## Task objective
Extract the lines of the listing below, from its first line through the line containing "pink trapezoid: moved 17 px right", and reproduce each one without any change.

## Stored records
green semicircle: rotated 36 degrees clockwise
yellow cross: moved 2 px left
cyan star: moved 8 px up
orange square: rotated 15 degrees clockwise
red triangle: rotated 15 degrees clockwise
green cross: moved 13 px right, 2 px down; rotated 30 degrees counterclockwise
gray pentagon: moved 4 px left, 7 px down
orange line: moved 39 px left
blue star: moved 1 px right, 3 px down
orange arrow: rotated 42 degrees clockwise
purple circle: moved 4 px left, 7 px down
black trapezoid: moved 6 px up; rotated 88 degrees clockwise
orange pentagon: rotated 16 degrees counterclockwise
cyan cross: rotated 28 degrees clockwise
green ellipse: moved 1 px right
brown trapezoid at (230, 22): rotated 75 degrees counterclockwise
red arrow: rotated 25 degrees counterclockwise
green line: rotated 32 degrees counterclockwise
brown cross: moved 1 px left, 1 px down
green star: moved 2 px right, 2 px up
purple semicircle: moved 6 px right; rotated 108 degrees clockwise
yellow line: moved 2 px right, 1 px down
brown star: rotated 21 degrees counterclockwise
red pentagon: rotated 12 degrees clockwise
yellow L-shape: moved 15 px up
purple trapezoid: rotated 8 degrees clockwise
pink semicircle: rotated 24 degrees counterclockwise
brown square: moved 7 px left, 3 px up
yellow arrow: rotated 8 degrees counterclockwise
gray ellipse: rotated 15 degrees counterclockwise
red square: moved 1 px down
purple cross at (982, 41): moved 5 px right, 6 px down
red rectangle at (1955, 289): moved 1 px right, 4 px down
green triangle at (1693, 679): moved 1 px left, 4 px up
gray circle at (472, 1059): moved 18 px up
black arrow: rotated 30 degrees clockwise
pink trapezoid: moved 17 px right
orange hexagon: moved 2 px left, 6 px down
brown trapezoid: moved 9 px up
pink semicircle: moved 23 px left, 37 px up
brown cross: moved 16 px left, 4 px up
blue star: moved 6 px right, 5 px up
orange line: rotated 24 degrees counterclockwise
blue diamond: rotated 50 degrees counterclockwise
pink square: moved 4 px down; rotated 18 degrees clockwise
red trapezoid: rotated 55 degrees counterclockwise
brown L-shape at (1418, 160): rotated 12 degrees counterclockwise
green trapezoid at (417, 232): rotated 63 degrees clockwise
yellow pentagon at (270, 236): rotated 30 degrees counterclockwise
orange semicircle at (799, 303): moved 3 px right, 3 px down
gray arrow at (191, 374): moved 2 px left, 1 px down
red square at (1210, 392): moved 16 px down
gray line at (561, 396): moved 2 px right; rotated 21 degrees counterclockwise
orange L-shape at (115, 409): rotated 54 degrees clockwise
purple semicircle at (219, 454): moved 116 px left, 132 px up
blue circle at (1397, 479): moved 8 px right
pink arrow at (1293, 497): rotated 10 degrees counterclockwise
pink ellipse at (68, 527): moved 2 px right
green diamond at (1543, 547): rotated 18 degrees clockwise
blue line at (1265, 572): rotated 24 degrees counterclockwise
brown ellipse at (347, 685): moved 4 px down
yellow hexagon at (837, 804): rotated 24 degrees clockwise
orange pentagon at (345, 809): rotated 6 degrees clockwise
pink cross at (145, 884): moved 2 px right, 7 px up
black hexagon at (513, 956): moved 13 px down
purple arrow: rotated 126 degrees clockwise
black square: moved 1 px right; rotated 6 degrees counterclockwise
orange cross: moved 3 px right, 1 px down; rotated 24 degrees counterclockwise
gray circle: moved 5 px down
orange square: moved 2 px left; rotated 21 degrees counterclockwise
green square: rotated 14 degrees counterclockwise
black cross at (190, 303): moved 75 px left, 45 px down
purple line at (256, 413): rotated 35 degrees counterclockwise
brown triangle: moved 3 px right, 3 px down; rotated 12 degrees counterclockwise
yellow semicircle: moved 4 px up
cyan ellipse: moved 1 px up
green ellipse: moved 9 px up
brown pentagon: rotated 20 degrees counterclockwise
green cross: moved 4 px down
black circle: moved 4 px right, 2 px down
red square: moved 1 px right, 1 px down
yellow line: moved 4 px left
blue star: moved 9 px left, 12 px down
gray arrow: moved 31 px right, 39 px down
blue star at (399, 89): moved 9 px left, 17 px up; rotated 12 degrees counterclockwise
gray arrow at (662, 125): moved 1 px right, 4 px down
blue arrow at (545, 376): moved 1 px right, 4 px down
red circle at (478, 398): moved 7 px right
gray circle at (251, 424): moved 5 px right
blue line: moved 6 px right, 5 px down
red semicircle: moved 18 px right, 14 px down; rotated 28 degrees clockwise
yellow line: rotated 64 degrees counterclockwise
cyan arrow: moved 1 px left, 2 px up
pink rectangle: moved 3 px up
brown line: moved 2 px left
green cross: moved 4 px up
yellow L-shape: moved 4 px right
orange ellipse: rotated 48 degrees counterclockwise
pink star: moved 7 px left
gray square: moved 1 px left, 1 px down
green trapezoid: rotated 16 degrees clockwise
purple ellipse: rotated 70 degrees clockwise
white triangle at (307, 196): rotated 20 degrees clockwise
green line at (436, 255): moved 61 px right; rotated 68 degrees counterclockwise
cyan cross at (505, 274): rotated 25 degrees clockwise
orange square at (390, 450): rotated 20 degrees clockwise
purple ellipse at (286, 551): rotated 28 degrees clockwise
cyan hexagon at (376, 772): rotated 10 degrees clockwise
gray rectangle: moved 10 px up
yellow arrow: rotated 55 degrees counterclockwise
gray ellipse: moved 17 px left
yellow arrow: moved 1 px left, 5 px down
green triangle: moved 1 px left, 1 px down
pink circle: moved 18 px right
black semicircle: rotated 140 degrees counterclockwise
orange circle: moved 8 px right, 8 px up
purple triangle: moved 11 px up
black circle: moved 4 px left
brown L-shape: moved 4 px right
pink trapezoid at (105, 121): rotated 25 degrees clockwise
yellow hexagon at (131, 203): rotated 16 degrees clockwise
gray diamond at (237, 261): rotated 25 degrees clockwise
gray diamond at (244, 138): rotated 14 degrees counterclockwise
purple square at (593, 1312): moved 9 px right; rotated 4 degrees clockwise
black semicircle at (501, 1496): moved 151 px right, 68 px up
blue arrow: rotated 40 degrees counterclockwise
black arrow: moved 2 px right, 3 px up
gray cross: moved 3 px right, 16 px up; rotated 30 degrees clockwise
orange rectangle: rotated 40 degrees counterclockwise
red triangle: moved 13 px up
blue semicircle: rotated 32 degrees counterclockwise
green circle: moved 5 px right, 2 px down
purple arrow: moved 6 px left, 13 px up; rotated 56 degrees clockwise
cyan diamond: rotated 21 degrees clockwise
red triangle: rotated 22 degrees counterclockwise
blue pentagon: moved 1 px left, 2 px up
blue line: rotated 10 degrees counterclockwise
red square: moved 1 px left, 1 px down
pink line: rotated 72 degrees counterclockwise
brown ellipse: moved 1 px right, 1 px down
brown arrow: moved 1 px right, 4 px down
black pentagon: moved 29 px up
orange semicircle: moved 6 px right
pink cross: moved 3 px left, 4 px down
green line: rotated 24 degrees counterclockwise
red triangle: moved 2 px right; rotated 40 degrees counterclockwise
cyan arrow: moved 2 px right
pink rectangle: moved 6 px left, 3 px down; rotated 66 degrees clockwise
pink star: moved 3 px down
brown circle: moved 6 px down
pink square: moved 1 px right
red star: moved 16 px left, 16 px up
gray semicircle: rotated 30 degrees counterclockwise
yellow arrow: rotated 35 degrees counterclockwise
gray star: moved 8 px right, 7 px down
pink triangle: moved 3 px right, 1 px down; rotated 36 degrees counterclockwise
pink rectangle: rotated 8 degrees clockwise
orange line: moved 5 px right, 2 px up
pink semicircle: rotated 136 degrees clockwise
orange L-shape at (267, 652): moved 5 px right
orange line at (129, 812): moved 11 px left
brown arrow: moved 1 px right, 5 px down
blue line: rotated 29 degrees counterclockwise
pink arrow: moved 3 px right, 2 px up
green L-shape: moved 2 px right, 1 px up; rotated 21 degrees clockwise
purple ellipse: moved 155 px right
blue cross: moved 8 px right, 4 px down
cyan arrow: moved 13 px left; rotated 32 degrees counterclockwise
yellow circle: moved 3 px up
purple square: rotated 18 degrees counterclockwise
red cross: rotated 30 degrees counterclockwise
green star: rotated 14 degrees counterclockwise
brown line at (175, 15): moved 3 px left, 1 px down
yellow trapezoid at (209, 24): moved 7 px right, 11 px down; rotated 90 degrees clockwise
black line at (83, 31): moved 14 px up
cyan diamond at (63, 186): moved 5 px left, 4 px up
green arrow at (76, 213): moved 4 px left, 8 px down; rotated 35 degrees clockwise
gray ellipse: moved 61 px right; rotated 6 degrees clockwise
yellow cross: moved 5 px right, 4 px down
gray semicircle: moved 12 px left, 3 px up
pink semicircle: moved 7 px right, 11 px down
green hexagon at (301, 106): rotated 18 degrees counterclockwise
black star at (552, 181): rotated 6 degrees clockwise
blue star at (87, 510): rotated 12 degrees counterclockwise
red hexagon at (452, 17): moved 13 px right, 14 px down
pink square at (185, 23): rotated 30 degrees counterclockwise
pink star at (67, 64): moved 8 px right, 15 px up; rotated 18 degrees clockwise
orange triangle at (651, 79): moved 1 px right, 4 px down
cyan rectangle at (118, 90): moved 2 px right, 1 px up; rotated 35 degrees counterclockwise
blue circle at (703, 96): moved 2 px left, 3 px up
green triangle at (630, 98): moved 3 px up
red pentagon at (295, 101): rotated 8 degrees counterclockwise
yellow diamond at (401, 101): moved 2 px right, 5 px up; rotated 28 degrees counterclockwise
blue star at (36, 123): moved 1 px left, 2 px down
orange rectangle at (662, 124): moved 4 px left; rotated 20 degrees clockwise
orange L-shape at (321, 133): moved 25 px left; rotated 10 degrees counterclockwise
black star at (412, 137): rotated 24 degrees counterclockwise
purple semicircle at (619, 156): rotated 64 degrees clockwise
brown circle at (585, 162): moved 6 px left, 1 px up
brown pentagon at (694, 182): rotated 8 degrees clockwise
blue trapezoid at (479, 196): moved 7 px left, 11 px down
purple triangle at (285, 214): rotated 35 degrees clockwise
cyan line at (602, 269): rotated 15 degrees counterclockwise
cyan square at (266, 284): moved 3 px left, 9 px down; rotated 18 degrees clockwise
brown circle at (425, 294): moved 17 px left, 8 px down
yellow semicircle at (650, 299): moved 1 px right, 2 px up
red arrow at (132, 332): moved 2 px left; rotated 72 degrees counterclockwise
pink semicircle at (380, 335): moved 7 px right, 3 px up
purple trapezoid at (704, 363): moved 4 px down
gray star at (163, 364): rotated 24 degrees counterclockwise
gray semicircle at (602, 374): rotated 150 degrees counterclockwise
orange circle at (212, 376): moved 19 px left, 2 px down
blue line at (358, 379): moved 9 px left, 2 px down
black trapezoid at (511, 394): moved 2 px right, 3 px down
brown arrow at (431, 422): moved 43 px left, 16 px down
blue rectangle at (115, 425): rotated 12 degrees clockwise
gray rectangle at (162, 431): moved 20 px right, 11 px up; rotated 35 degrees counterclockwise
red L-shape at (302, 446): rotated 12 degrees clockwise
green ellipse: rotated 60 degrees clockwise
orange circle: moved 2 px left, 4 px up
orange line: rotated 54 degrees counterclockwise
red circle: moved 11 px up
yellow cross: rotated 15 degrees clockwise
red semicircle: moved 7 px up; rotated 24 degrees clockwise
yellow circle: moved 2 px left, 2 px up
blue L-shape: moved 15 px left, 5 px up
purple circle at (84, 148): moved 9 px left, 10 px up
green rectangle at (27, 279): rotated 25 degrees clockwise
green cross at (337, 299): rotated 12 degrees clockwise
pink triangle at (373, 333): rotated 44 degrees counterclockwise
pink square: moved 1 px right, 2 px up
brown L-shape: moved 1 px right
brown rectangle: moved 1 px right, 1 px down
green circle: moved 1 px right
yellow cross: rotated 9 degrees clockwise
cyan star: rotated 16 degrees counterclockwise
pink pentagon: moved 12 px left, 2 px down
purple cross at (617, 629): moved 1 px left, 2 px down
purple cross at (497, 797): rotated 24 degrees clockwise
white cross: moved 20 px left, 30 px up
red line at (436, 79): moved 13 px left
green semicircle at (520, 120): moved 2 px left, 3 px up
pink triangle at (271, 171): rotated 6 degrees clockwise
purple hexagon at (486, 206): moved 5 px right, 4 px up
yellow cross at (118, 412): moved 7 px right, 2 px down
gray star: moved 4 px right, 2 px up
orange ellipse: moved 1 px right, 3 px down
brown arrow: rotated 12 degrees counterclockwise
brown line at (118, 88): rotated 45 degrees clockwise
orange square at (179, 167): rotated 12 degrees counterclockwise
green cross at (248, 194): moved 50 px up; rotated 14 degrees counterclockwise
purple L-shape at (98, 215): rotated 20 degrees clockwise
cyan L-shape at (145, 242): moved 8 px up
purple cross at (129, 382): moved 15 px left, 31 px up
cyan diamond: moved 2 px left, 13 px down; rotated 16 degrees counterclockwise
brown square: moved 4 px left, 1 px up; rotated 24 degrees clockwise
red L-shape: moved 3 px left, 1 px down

## Response to the task
green semicircle: rotated 36 degrees clockwise
yellow cross: moved 2 px left
cyan star: moved 8 px up
orange square: rotated 15 degrees clockwise
red triangle: rotated 15 degrees clockwise
green cross: moved 13 px right, 2 px down; rotated 30 degrees counterclockwise
gray pentagon: moved 4 px left, 7 px down
orange line: moved 39 px left
blue star: moved 1 px right, 3 px down
orange arrow: rotated 42 degrees clockwise
purple circle: moved 4 px left, 7 px down
black trapezoid: moved 6 px up; rotated 88 degrees clockwise
orange pentagon: rotated 16 degrees counterclockwise
cyan cross: rotated 28 degrees clockwise
green ellipse: moved 1 px right
brown trapezoid at (230, 22): rotated 75 degrees counterclockwise
red arrow: rotated 25 degrees counterclockwise
green line: rotated 32 degrees counterclockwise
brown cross: moved 1 px left, 1 px down
green star: moved 2 px right, 2 px up
purple semicircle: moved 6 px right; rotated 108 degrees clockwise
yellow line: moved 2 px right, 1 px down
brown star: rotated 21 degrees counterclockwise
red pentagon: rotated 12 degrees clockwise
yellow L-shape: moved 15 px up
purple trapezoid: rotated 8 degrees clockwise
pink semicircle: rotated 24 degrees counterclockwise
brown square: moved 7 px left, 3 px up
yellow arrow: rotated 8 degrees counterclockwise
gray ellipse: rotated 15 degrees counterclockwise
red square: moved 1 px down
purple cross at (982, 41): moved 5 px right, 6 px down
red rectangle at (1955, 289): moved 1 px right, 4 px down
green triangle at (1693, 679): moved 1 px left, 4 px up
gray circle at (472, 1059): moved 18 px up
black arrow: rotated 30 degrees clockwise
pink trapezoid: moved 17 px right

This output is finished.